## Stored entries
····················
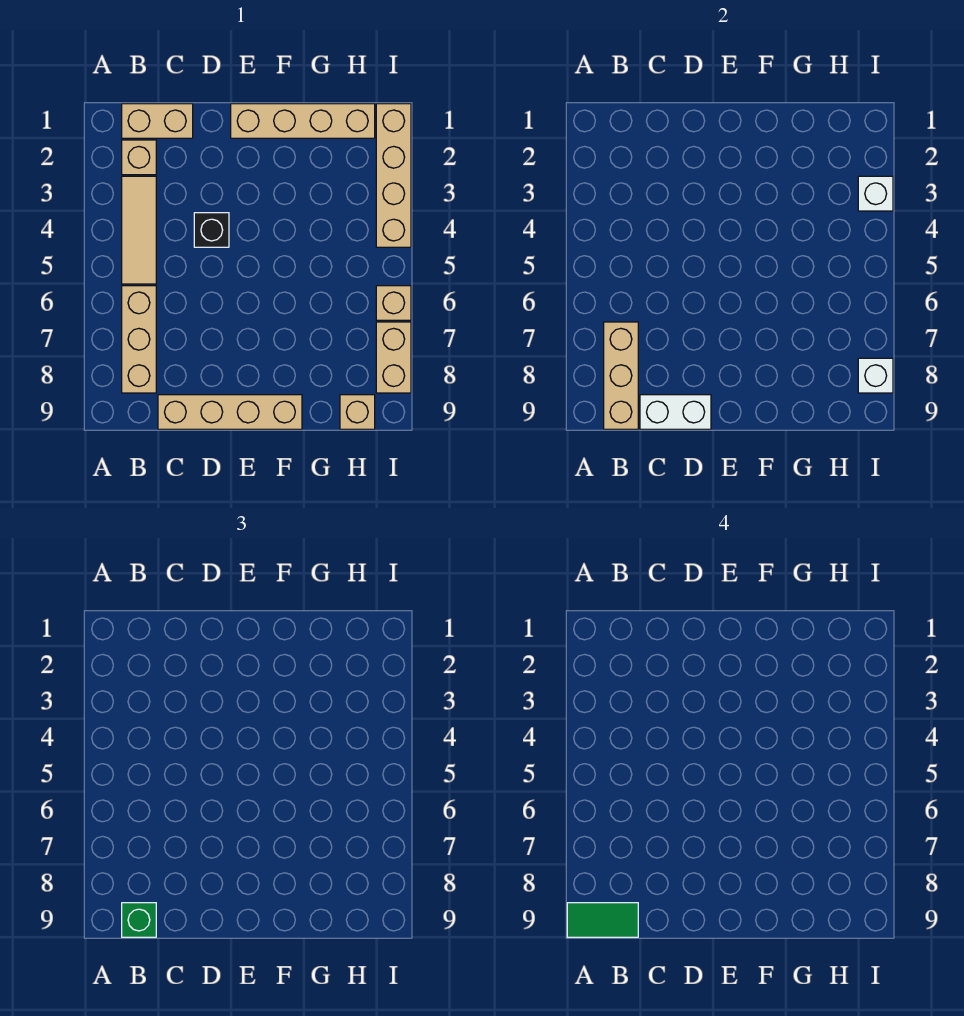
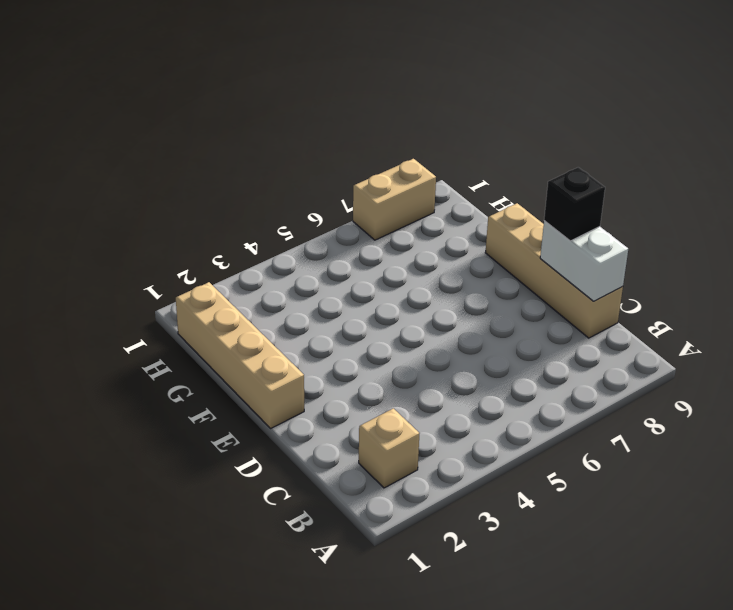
black brick D9 level 3 -> black brick D4 level 1
none -> tan brick B1:C1 level 1
none -> tan tile B3:B5 level 1
none -> tan brick B6:B8 level 1

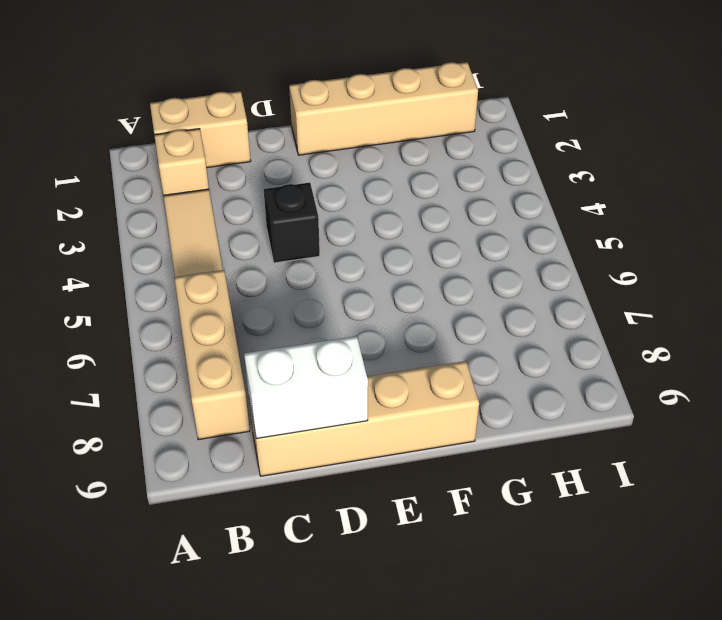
none -> tan brick H9 level 1
none -> tan brick I1:I4 level 1
none -> tan brick I6 level 1

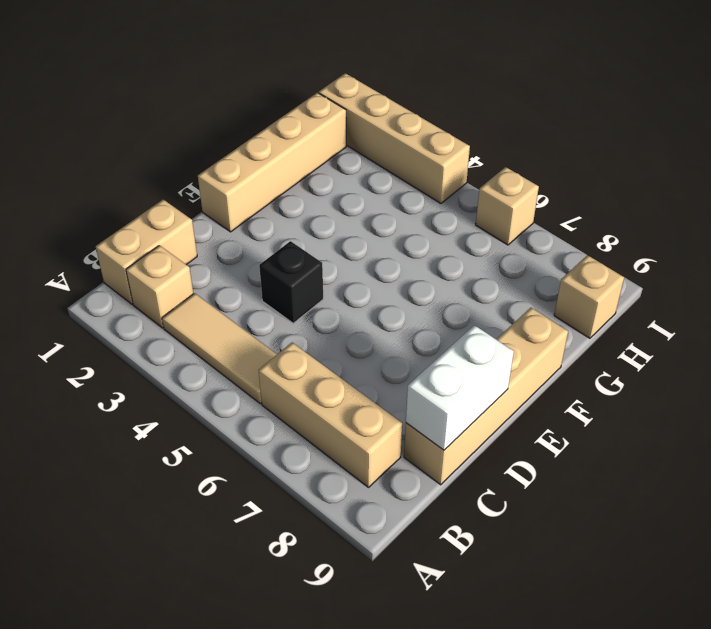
none -> tan brick I7:I8 level 1
none -> tan brick B7:B9 level 2
none -> white brick I3 level 2

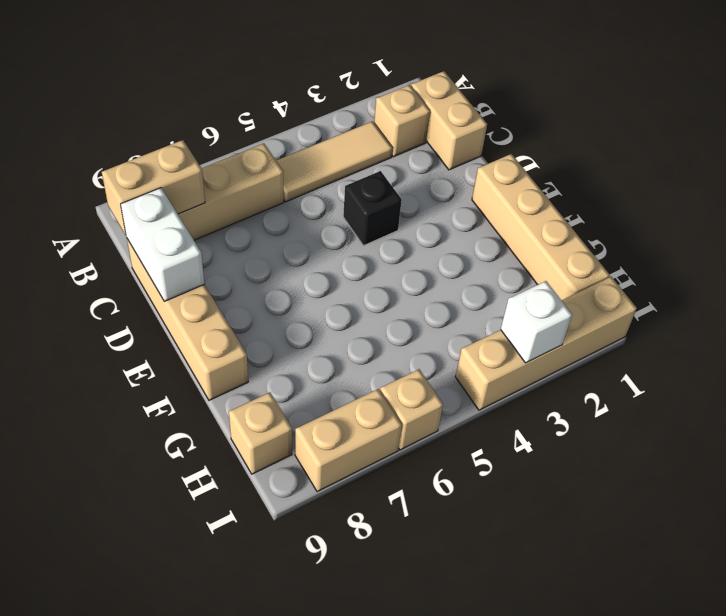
tan brick B8:B9 level 2 -> tan brick B7:B9 level 2
none -> white brick I8 level 2
none -> green brick B9 level 3
none -> green tile A9:B9 level 4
····················
## Requirement
Only the text of the records belongs in your answer, copied exactly as it appears above.

## Solved problem
black brick D9 level 3 -> black brick D4 level 1
none -> tan brick B1:C1 level 1
none -> tan tile B3:B5 level 1
none -> tan brick B6:B8 level 1

none -> tan brick H9 level 1
none -> tan brick I1:I4 level 1
none -> tan brick I6 level 1

none -> tan brick I7:I8 level 1
none -> tan brick B7:B9 level 2
none -> white brick I3 level 2

tan brick B8:B9 level 2 -> tan brick B7:B9 level 2
none -> white brick I8 level 2
none -> green brick B9 level 3
none -> green tile A9:B9 level 4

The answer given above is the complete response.